> What is being asked: The full listing, excluding its pictures, should be printed exactly as it stands.

> Provided information:
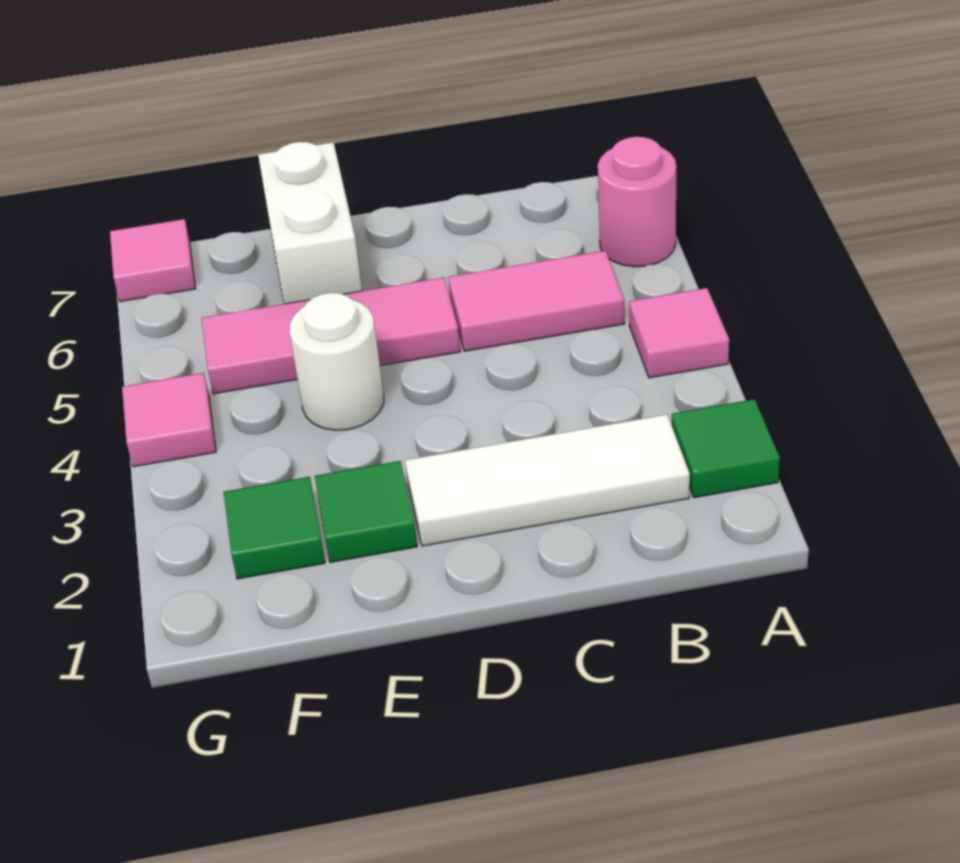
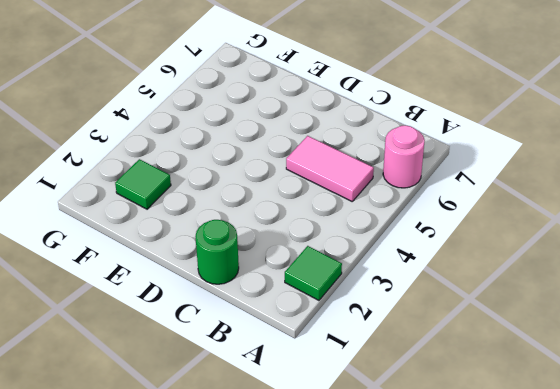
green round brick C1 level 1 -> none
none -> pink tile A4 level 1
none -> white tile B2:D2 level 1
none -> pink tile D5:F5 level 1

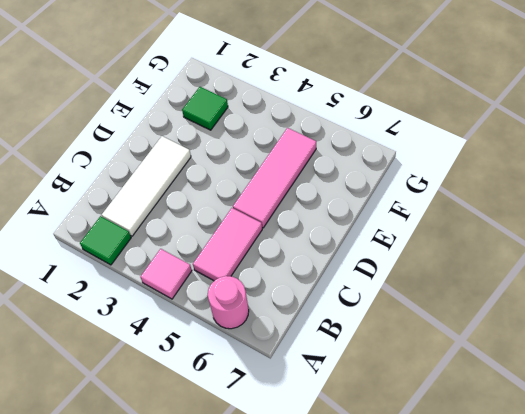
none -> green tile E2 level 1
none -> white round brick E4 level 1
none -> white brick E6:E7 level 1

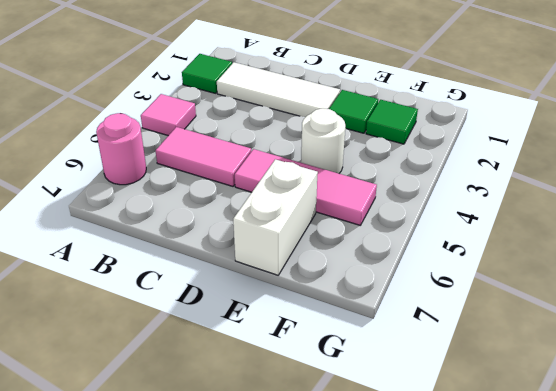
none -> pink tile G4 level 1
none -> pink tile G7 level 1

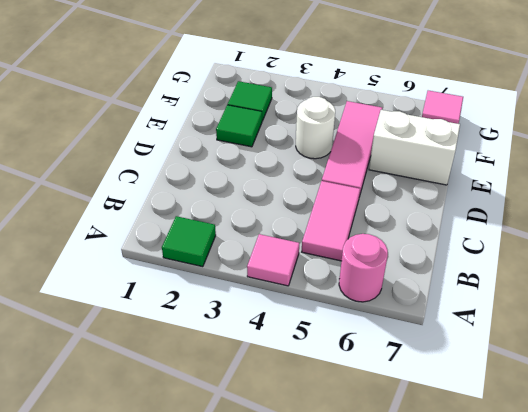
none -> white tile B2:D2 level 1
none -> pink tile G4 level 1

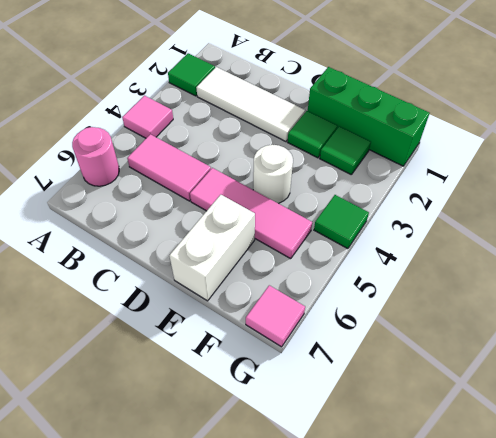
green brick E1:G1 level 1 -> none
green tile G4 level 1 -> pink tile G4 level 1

> Answer to this problem:
green round brick C1 level 1 -> none
none -> pink tile A4 level 1
none -> white tile B2:D2 level 1
none -> pink tile D5:F5 level 1

none -> green tile E2 level 1
none -> white round brick E4 level 1
none -> white brick E6:E7 level 1

none -> pink tile G4 level 1
none -> pink tile G7 level 1

none -> white tile B2:D2 level 1
none -> pink tile G4 level 1

green brick E1:G1 level 1 -> none
green tile G4 level 1 -> pink tile G4 level 1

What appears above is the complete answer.